═════ Records to process

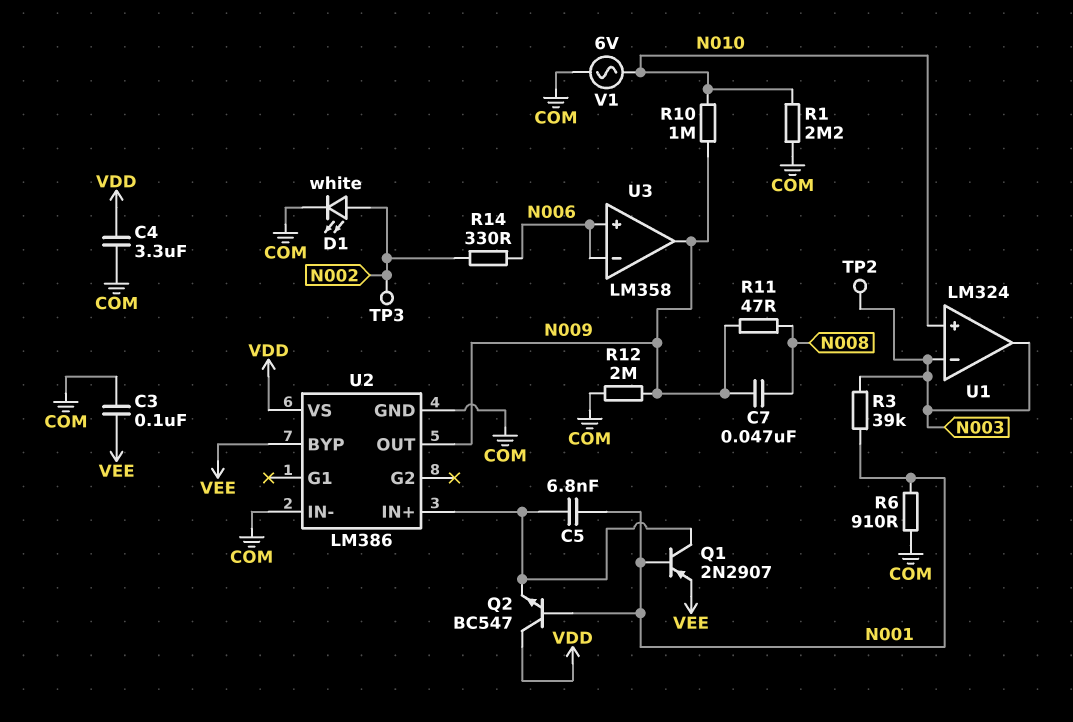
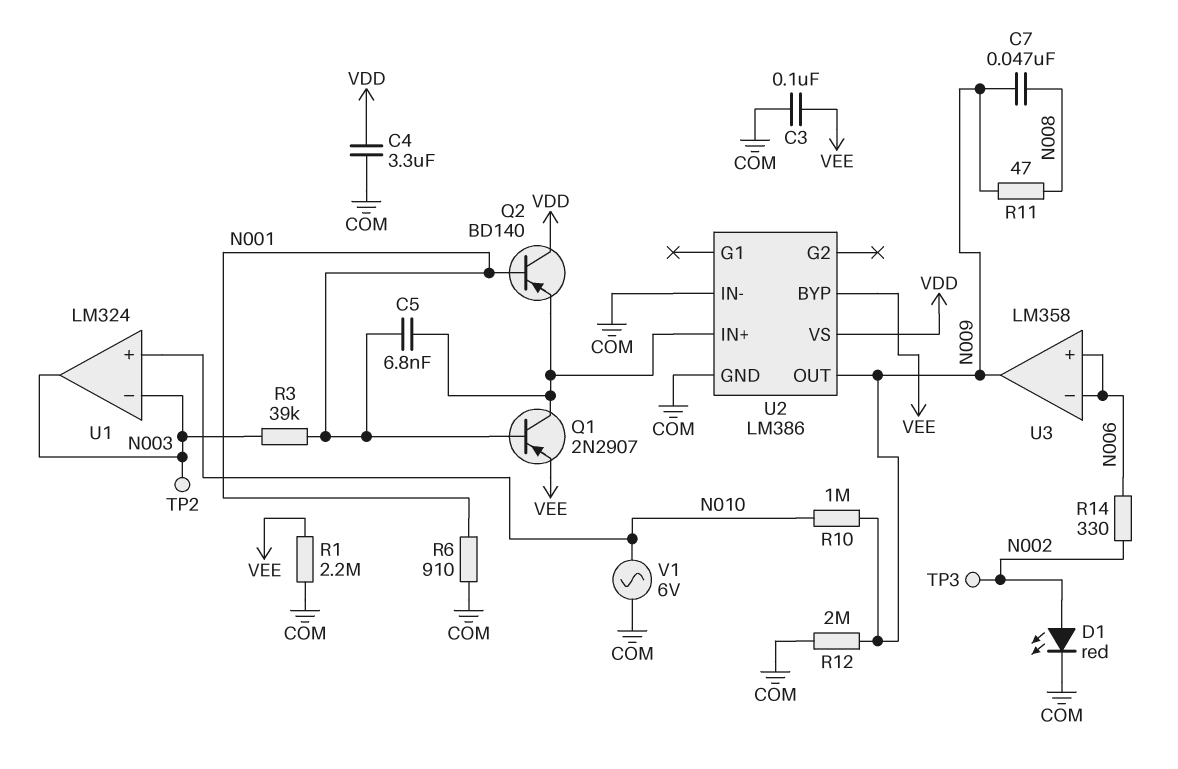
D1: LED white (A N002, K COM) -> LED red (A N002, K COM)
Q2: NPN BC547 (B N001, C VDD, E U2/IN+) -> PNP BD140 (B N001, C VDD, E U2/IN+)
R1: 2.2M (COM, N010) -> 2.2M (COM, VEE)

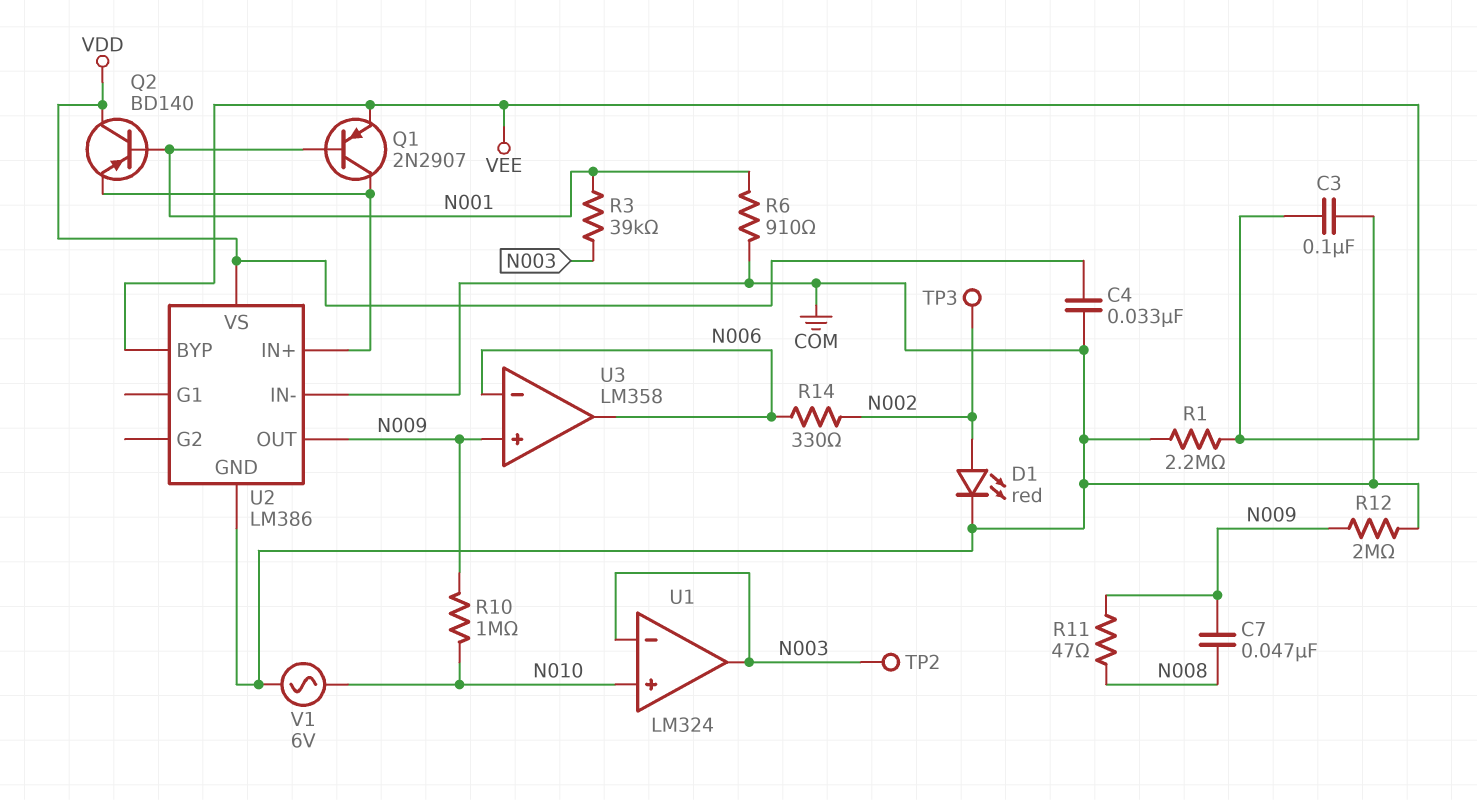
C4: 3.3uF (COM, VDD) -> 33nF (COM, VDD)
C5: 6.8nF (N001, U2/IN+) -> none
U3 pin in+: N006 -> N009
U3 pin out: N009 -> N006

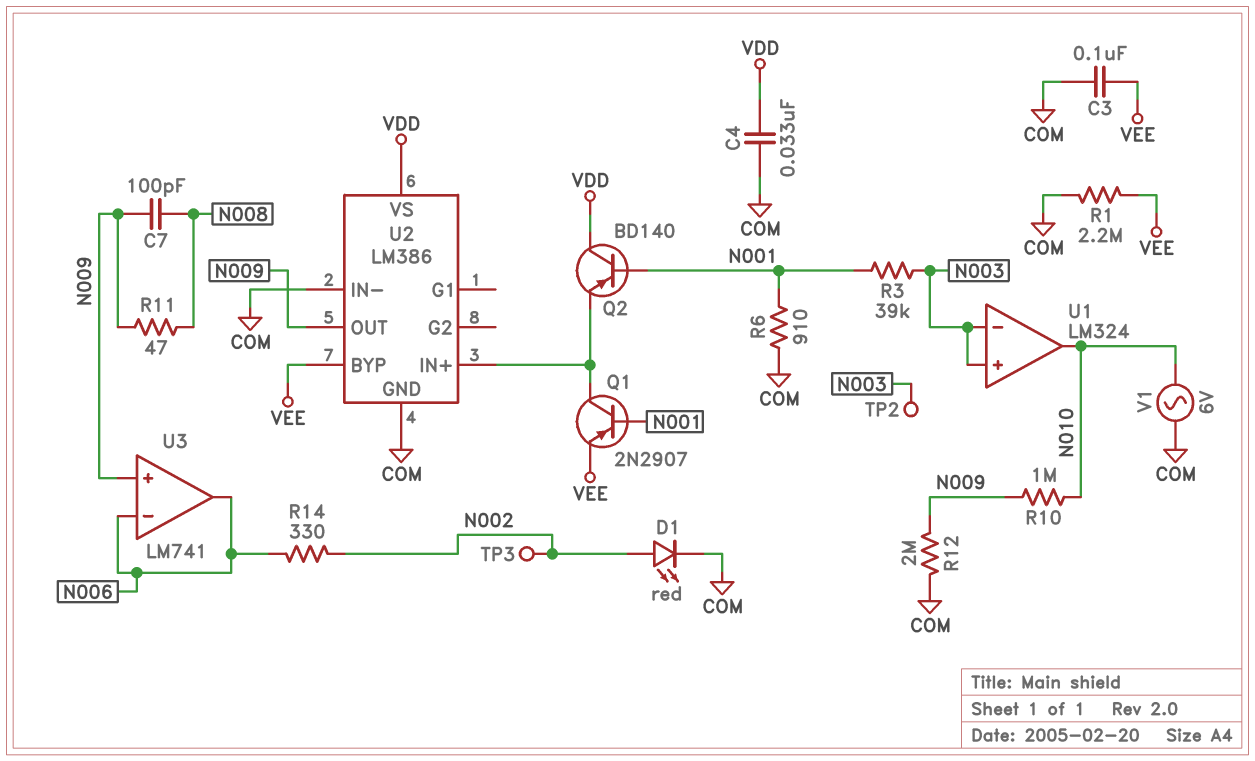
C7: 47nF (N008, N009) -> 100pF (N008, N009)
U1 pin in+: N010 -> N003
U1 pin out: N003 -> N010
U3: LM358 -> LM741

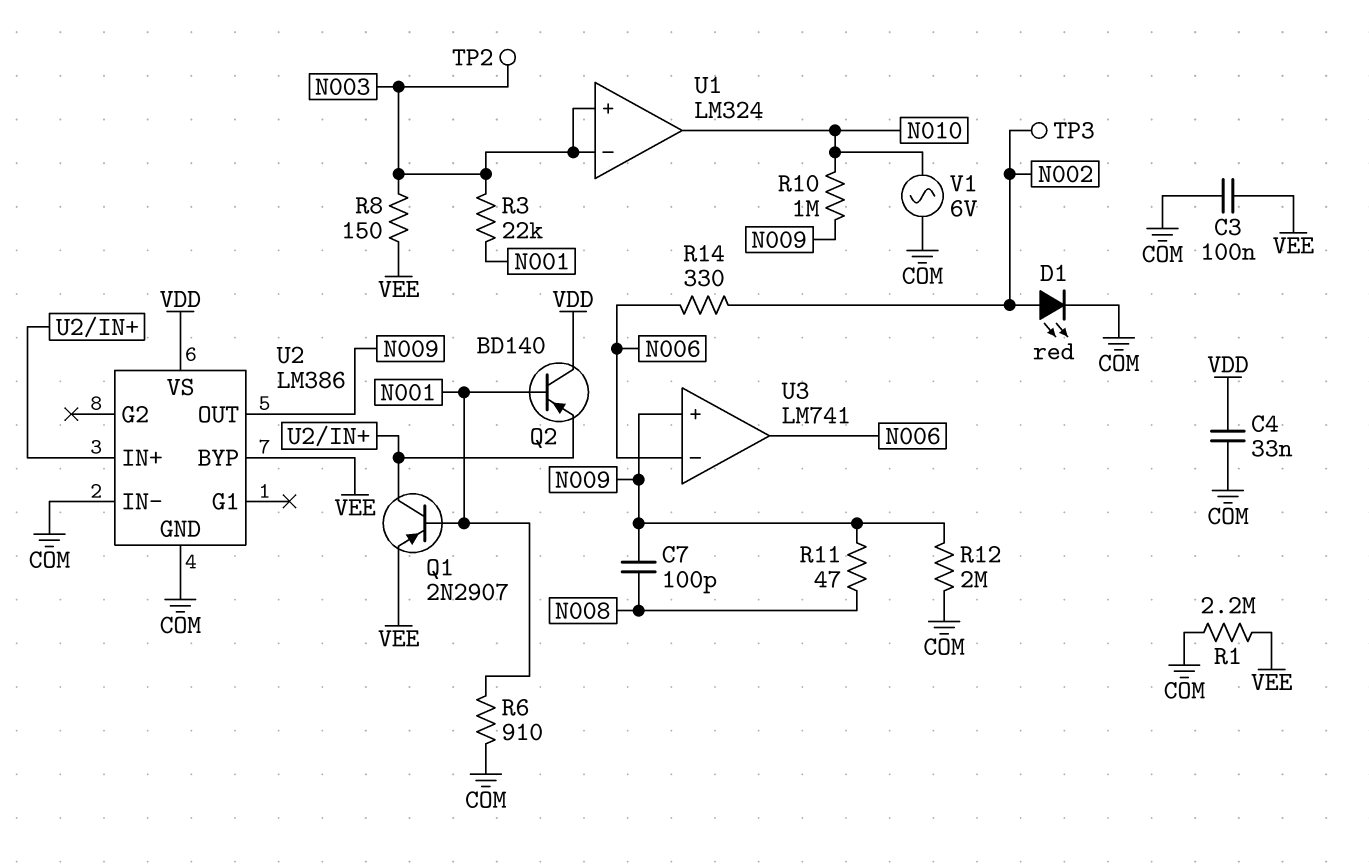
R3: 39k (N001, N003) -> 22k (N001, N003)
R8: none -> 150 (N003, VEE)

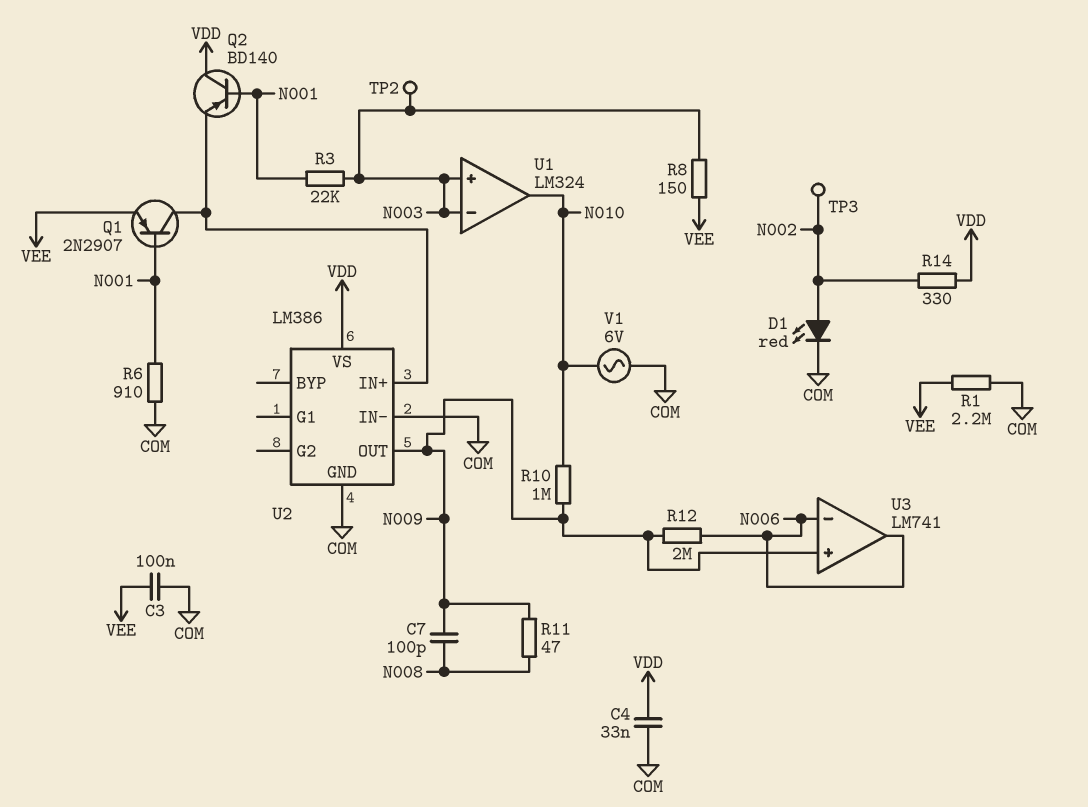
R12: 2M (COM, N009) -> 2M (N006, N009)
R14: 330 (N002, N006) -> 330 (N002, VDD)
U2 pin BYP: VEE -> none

══════════

__Exercise__:
Hand back exactly the lines from the one with "U3 pin out: N009 -> N006" through the last line of the data above, both ends included, with every picture left out.

__Exercise result__:
U3 pin out: N009 -> N006

C7: 47nF (N008, N009) -> 100pF (N008, N009)
U1 pin in+: N010 -> N003
U1 pin out: N003 -> N010
U3: LM358 -> LM741

R3: 39k (N001, N003) -> 22k (N001, N003)
R8: none -> 150 (N003, VEE)

R12: 2M (COM, N009) -> 2M (N006, N009)
R14: 330 (N002, N006) -> 330 (N002, VDD)
U2 pin BYP: VEE -> none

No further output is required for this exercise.